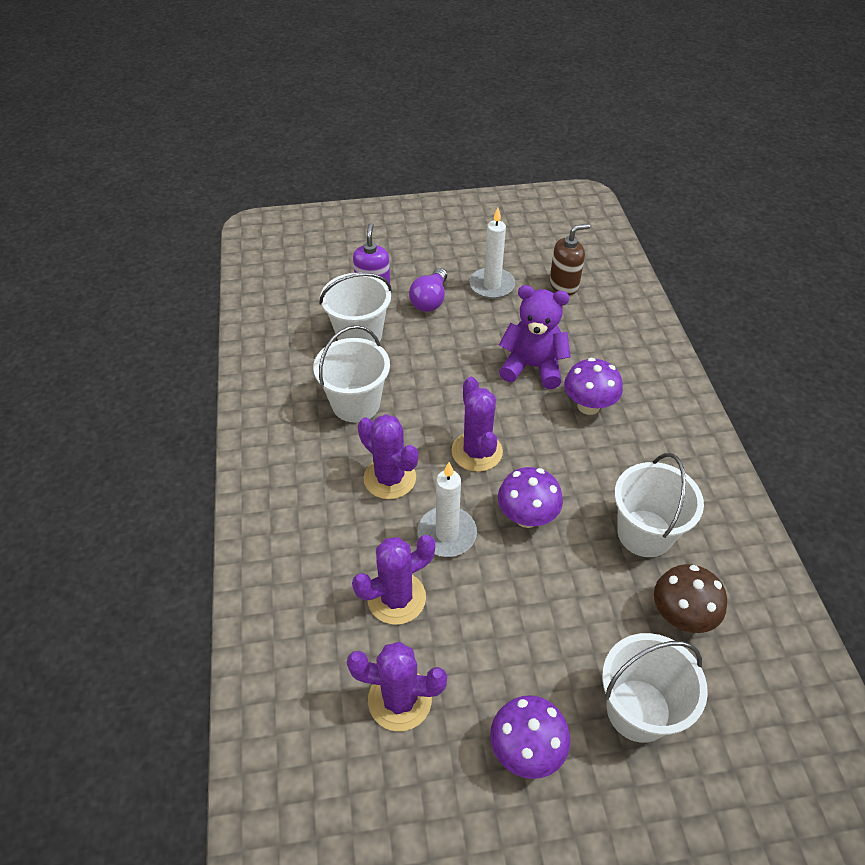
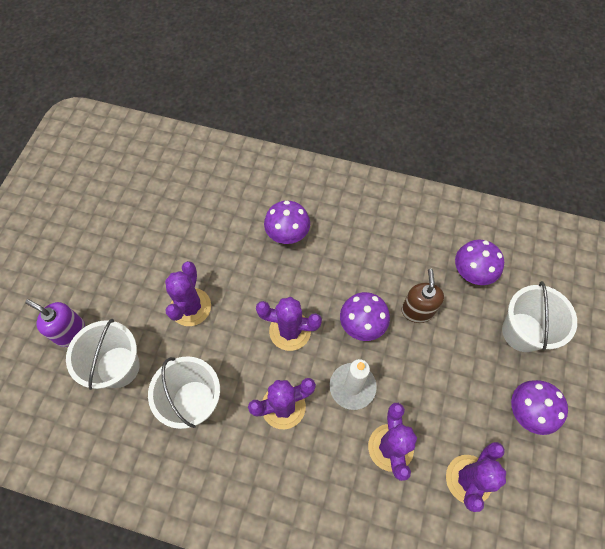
camera: 65 degrees left, 15 degrees up
(430, 300) = (113, 291): purple light bulb -> none
(450, 361) = (190, 307): none -> purple cactus
(492, 285) = (127, 236): white candle -> none
(532, 367) = (231, 251): purple teddy bear -> none
(564, 285) = (161, 186): brown soap dispenser -> brown soap dispenser (417, 310)
(644, 533) = (406, 259): white bucket -> none
(681, 616) = (471, 273): brown mushroom -> purple mushroom

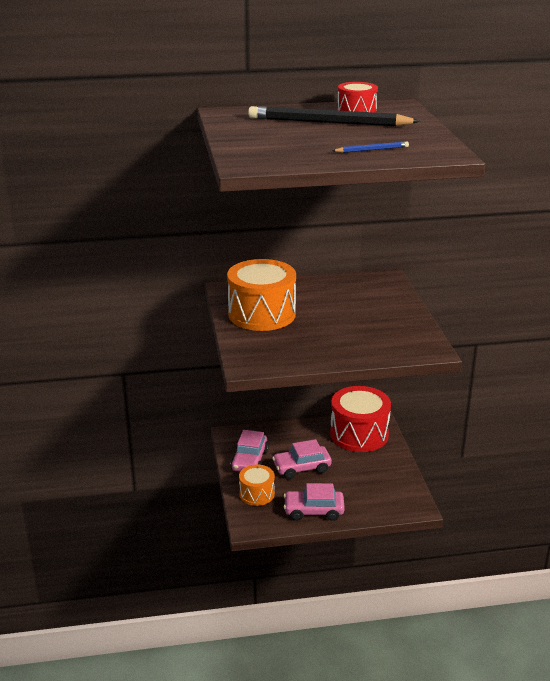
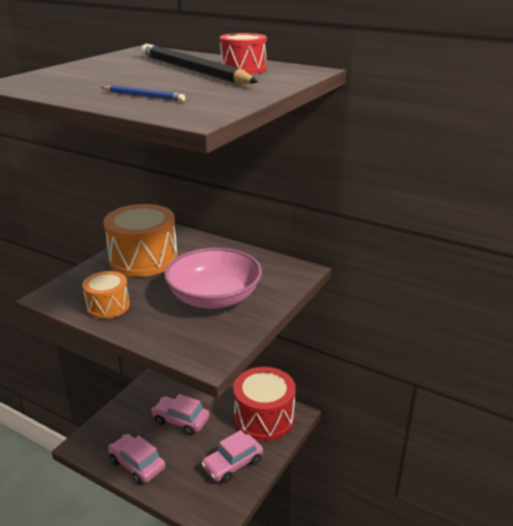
camera: 40 degrees right, 0 degrees up
(249, 460) = (155, 391): pink car -> pink car (232, 464)
(257, 494) = (121, 422): orange drum -> orange drum (108, 306)
(364, 317) = (214, 297): none -> pink bowl

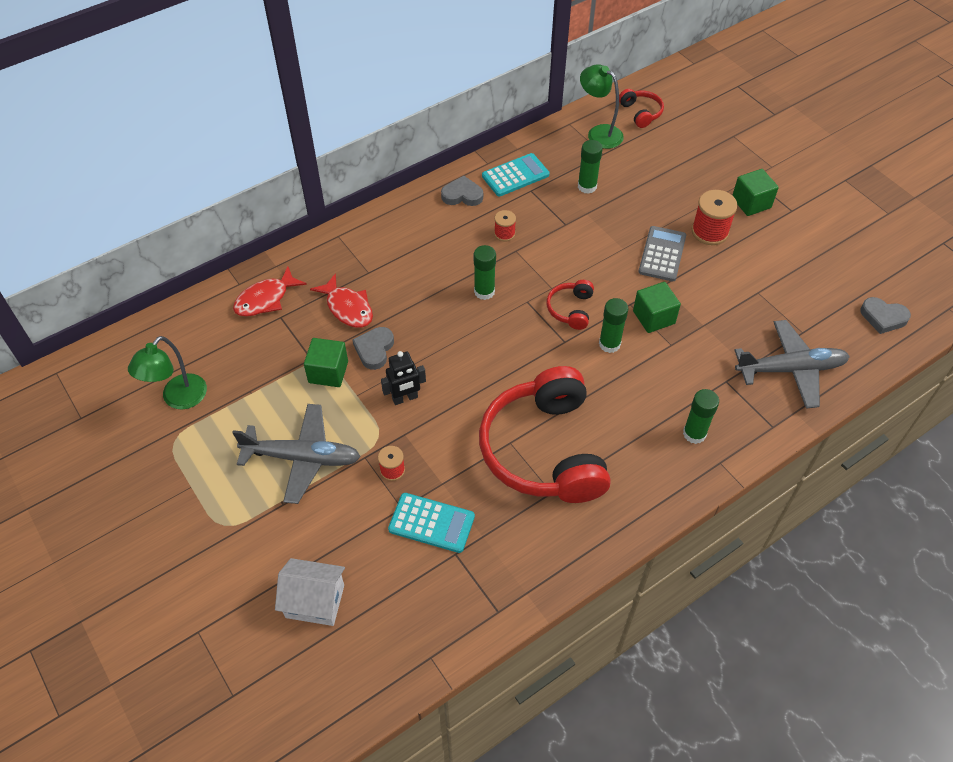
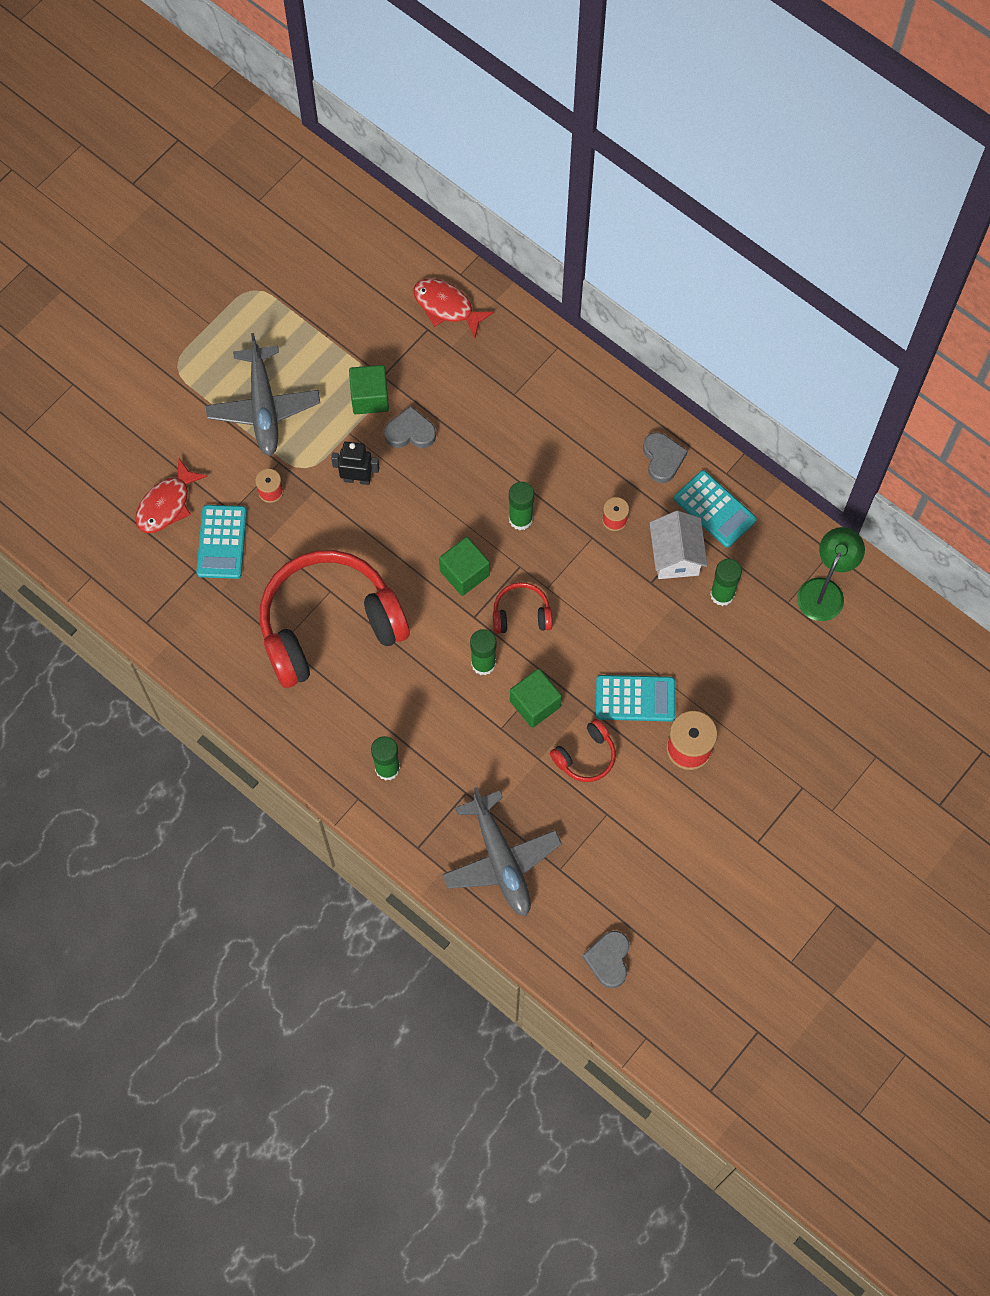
camera: 75 degrees right, 15 degrees up
(178, 399) = (301, 275): green lamp -> none
(315, 601) = (121, 467): white house -> white house (675, 556)
(347, 308) = (458, 389): red fish -> red fish (167, 504)
(405, 398) = (357, 479): black robot -> black robot turned 135 degrees clockwise
(640, 113) = (881, 634): red headphones -> red headphones (585, 756)
(662, 254) = (635, 698): grey calculator -> turquoise calculator
(751, 203) = (755, 791): green cube -> green cube (464, 573)

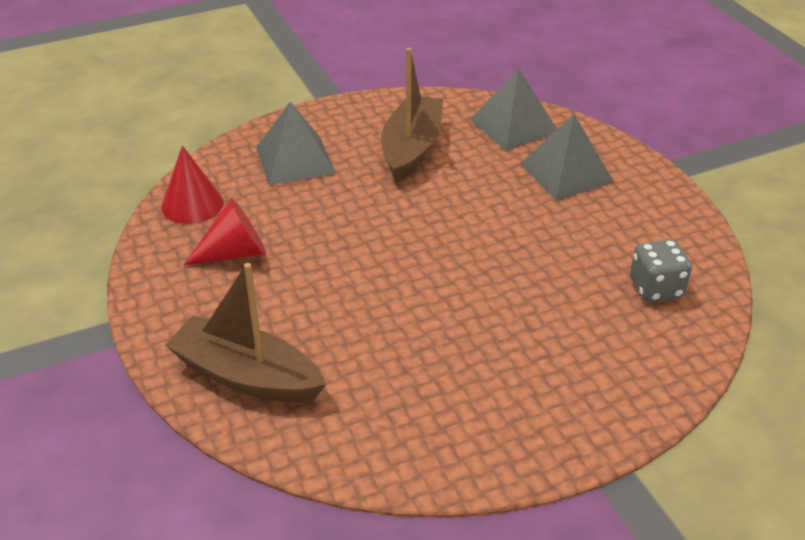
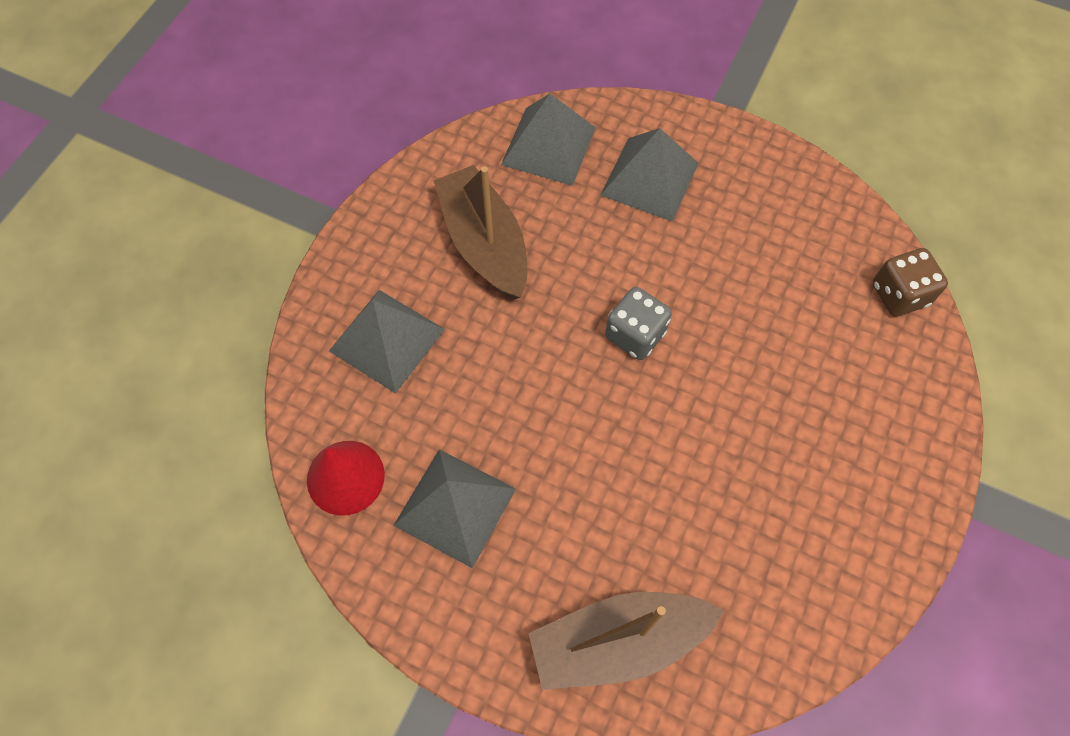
camera: 40 degrees left, 25 degrees up
(235, 253) = (455, 507): red cone -> grey pyramid
(656, 288) = (838, 271): grey dice -> grey dice (635, 335)
(694, 327) = (899, 294): none -> brown dice

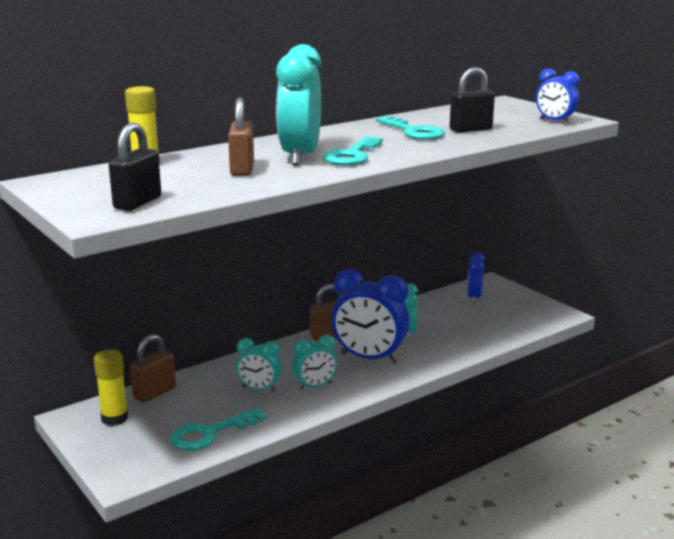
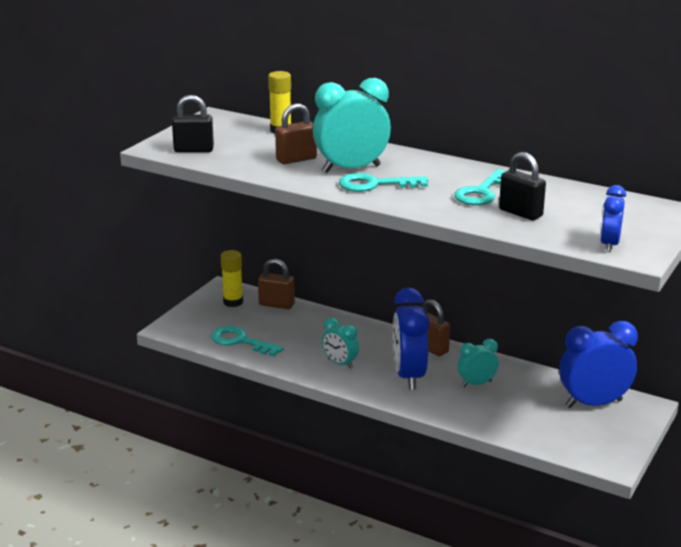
camera: 65 degrees right, 5 degrees up
(259, 389) = (316, 342): turquoise clock -> none
(474, 298) = (593, 403): blue clock -> blue clock, size x1.80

Exercise prompt => Among the lines above, the ones holding the word "dice" must be counted; only that count is to be given.

Task response => 2